-- start of Excerpted records --

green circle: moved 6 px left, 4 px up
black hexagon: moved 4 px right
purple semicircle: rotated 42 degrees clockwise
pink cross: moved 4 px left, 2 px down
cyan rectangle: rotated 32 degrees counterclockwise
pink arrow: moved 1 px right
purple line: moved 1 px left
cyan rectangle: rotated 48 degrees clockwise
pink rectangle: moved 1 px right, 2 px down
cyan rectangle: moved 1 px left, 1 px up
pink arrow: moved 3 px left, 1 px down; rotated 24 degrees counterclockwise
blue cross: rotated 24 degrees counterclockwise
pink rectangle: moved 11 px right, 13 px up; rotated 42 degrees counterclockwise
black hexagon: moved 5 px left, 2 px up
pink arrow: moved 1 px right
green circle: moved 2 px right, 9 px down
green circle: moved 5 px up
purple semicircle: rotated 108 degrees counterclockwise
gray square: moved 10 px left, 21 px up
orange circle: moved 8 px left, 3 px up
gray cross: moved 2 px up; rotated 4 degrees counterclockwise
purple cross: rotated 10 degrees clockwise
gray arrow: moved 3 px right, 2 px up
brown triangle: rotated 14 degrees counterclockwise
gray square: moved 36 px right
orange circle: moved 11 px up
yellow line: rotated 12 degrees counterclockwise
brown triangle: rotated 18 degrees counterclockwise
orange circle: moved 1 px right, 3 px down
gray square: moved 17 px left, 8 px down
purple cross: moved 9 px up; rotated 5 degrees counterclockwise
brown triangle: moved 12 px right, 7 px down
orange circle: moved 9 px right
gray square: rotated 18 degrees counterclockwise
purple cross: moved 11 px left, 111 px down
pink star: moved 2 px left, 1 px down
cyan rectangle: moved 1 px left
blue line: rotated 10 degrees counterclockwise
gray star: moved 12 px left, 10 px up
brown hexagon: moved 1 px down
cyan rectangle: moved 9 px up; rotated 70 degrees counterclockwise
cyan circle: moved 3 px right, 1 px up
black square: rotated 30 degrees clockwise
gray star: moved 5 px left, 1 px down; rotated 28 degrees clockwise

-- end of Excerpted records --

Task to complete ::
Gather every line from the entries above that contains the word "green".

Right answer ::
green circle: moved 6 px left, 4 px up
green circle: moved 2 px right, 9 px down
green circle: moved 5 px up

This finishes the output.